● Provided records:
== Segment start ==
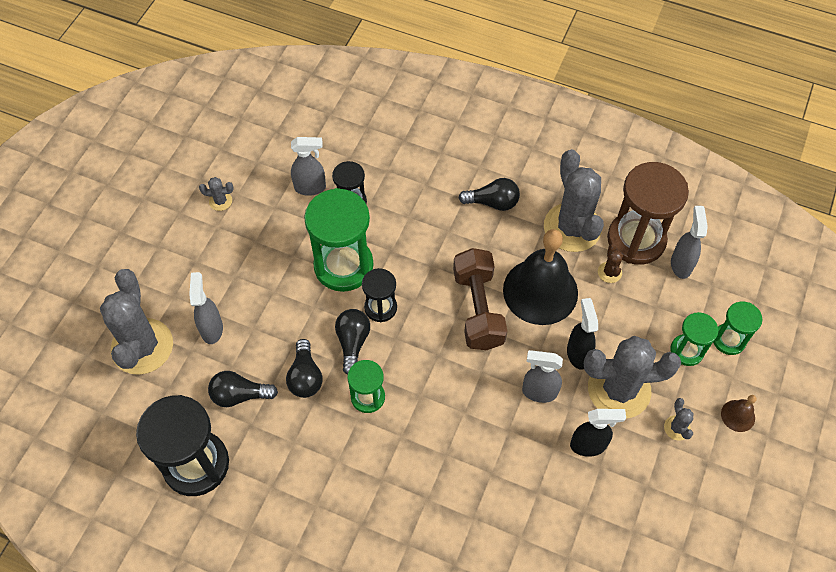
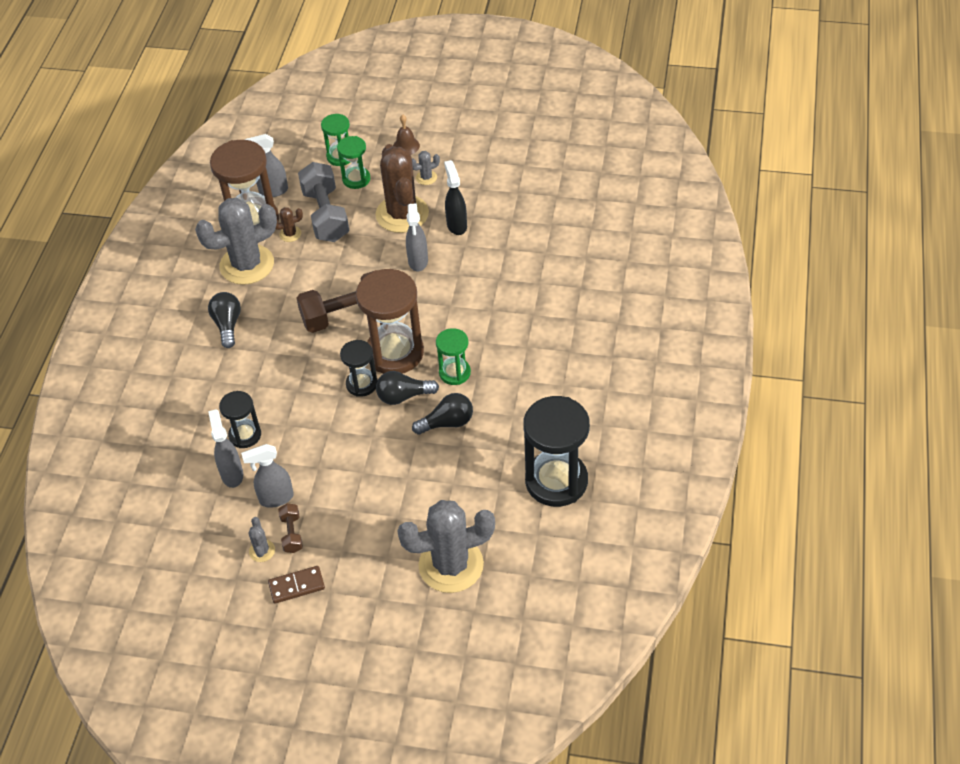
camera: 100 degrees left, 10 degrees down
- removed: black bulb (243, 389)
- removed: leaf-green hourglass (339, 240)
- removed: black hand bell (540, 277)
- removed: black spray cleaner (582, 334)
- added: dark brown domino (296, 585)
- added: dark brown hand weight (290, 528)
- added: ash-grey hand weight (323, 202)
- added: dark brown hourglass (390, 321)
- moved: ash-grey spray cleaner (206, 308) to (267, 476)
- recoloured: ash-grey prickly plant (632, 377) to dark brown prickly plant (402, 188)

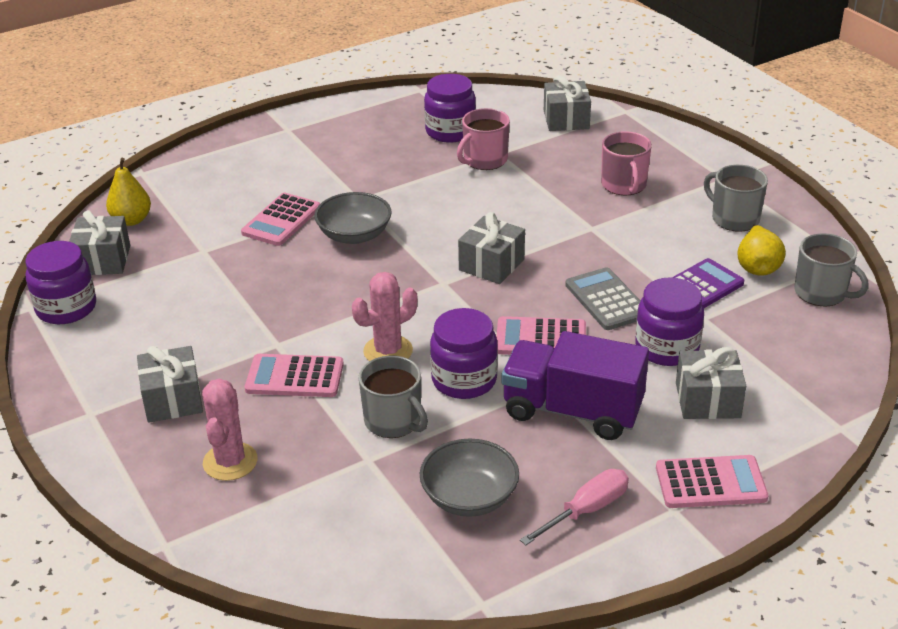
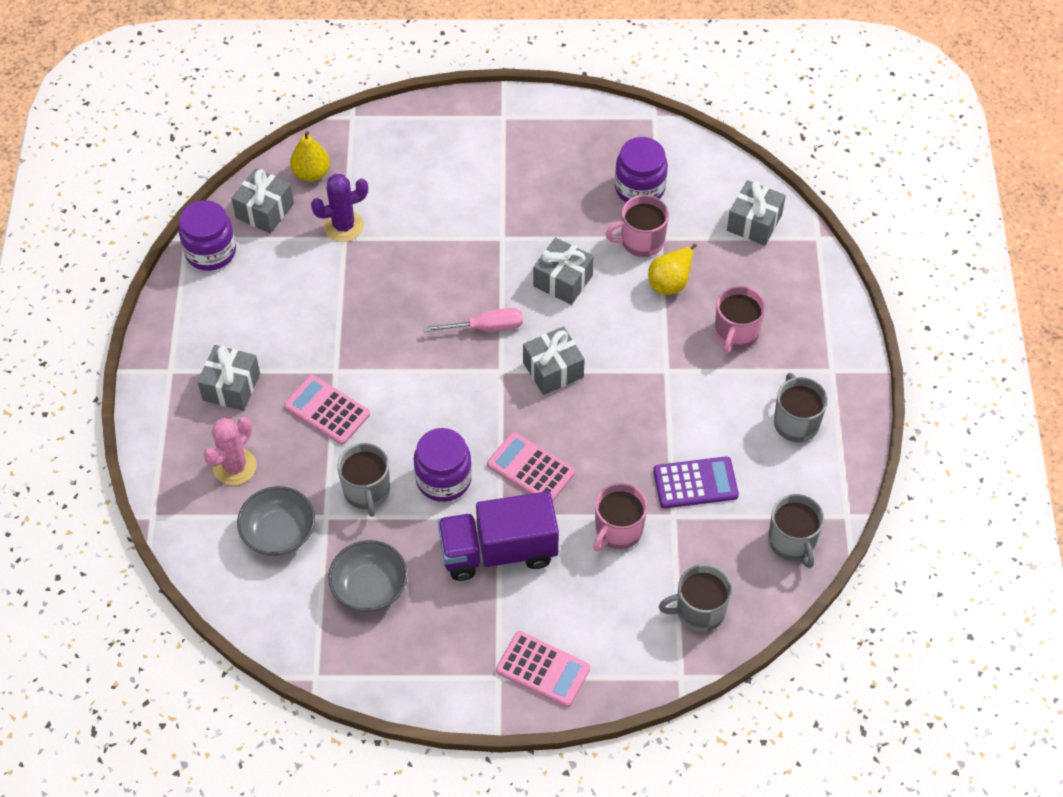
camera: 30 degrees right, 20 degrees up
- removed: rosy adding machine (280, 219)
- removed: rosy prickly plant (384, 316)
- removed: ash-grey adding machine (602, 298)
- added: royal purple prickly plant (339, 208)
- added: ash-grey coffee mug (695, 598)
- moved: ash-grey deep dish (353, 218) to (276, 521)
- moved: rosy flat screwdriver (574, 507) to (473, 320)
- moved: ash-grey gift (711, 383) to (563, 271)
- moved: bright yellow pear (762, 250) to (672, 269)
- replaced: royal purple jar (669, 321) to rosy coffee mug (620, 517)
- turned: royal purple truck (575, 385) = (498, 536) 60 degrees counterclockwise

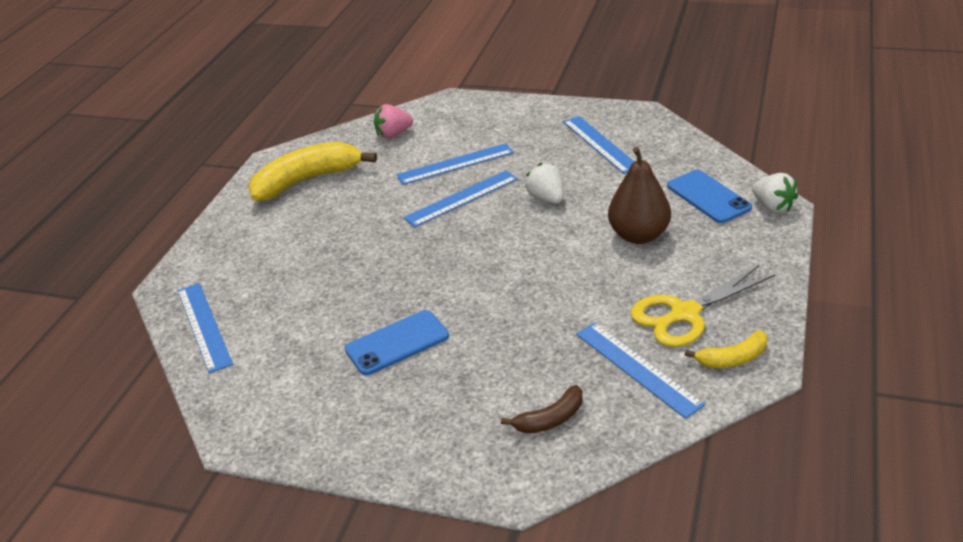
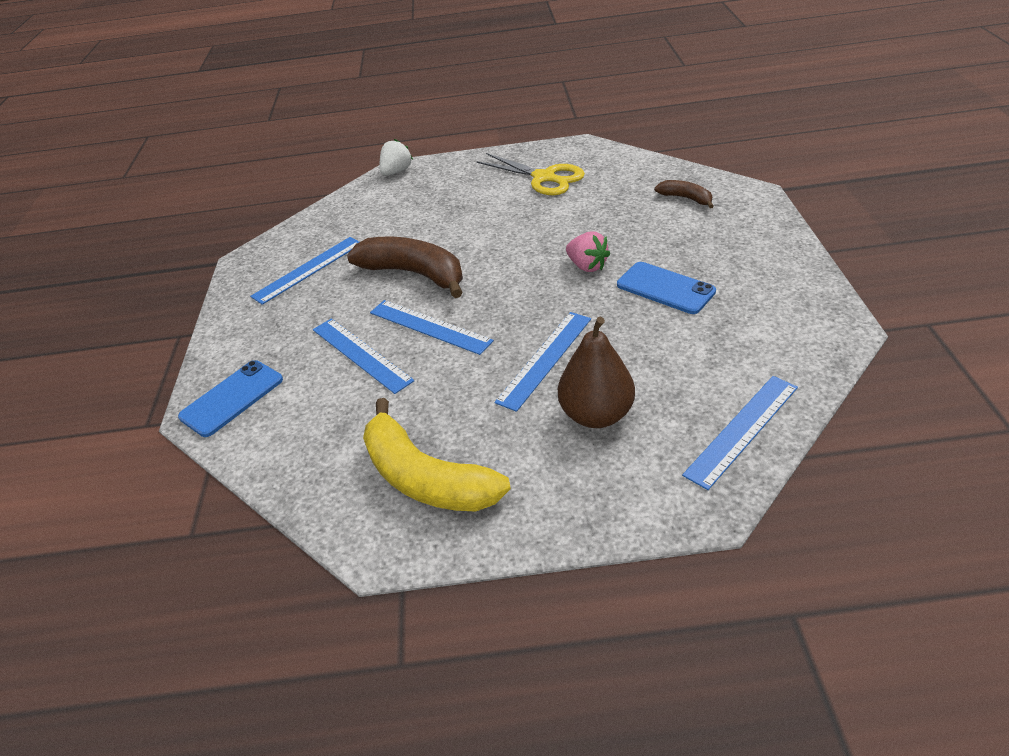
camera: 110 degrees left, 5 degrees up
- removed: bright yellow banana fruit (726, 349)
- moved: rosy strawberry (393, 121) to (588, 251)
- moved: cobalt measuring stick (640, 370) to (543, 362)
- moved: dark brown pear (639, 195) to (596, 372)
- moved: cobalt phone (709, 196) to (230, 398)
- replaced: white strawberry (544, 183) to dark brown banana fruit (405, 267)

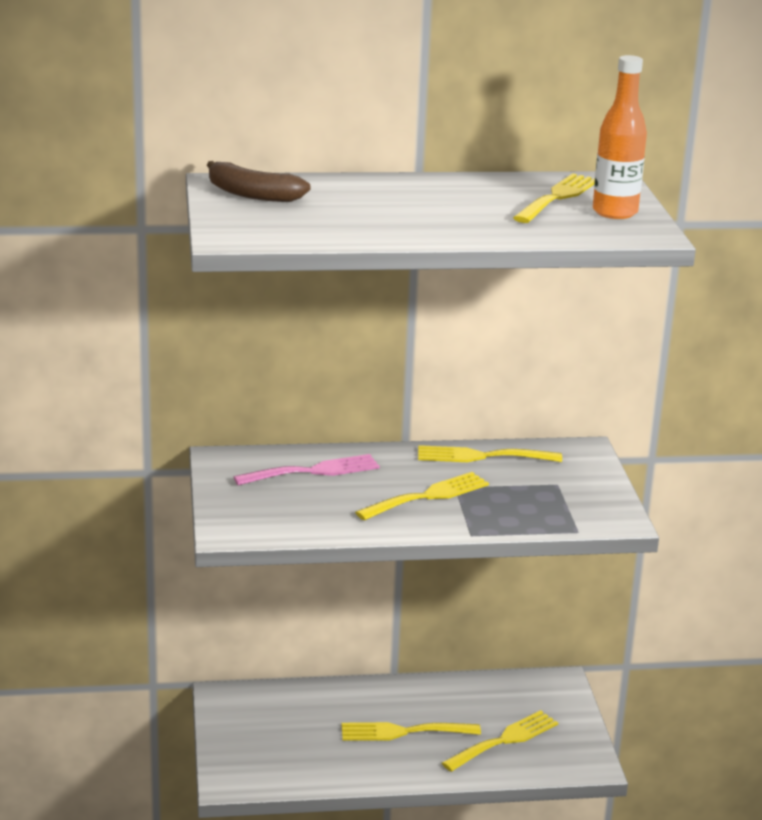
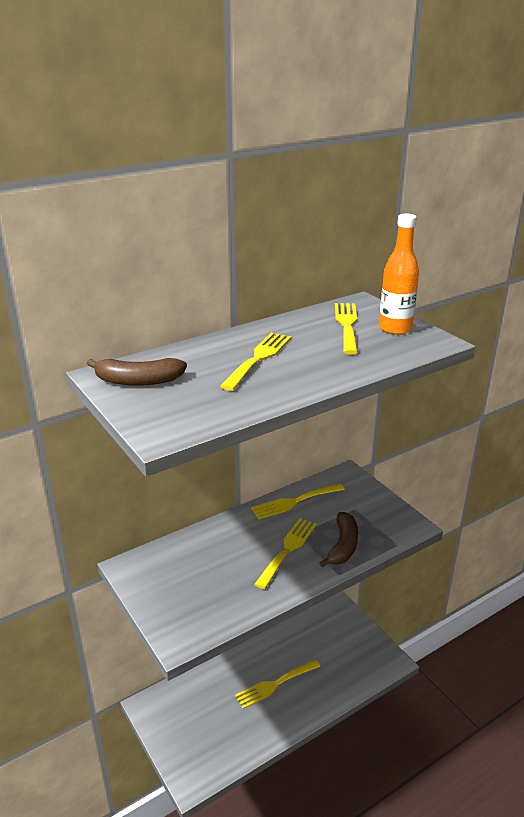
camera: 25 degrees left, 5 degrees up
- removed: rosy fork (307, 469)
- added: dark brown banana fruit (338, 539)
- moved: bright yellow fork (500, 741) to (255, 362)

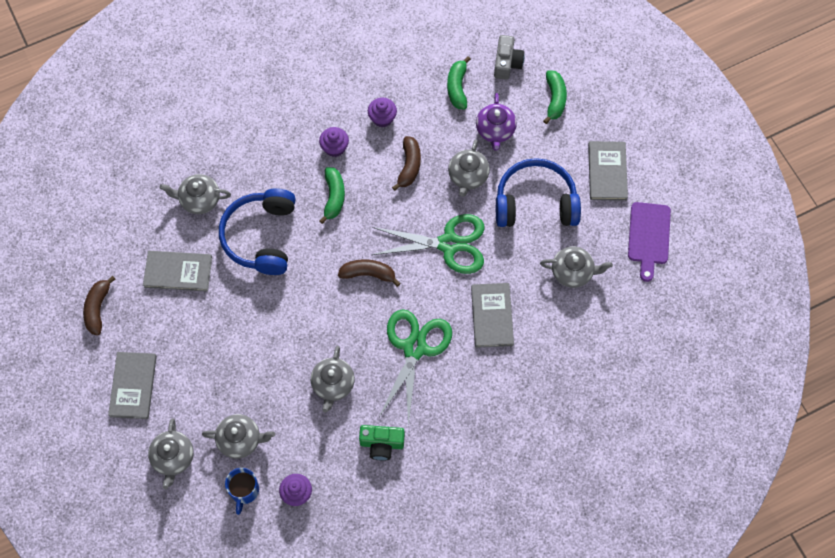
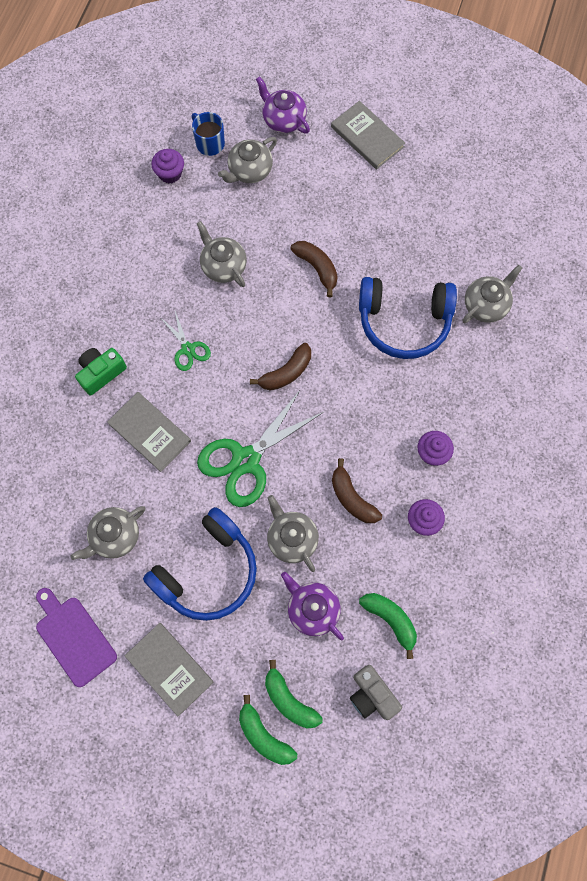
camera: 135 degrees right, 5 degrees up
- removed: ash-grey hardback (177, 271)
- moved: dark brown banana fruit (99, 306) to (314, 269)
- moved: leaf-green banana fruit (332, 195) to (268, 730)
- moved: leaf-green compact camera (382, 443) to (101, 372)
- recoloured: ash-grey china teapot (171, 453) to royal purple china teapot (283, 104)
- turned: cobalt headset (257, 231) = (408, 318) 135 degrees clockwise
- resized: leaf-green pair of scissors (415, 367) = (185, 341) x0.51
== Segment end ==
Copying begins at the line that holds "- moved: leaf-green compact" and ends at the last line of the data above, with both included and each line kept exactly.

● Task response:
- moved: leaf-green compact camera (382, 443) to (101, 372)
- recoloured: ash-grey china teapot (171, 453) to royal purple china teapot (283, 104)
- turned: cobalt headset (257, 231) = (408, 318) 135 degrees clockwise
- resized: leaf-green pair of scissors (415, 367) = (185, 341) x0.51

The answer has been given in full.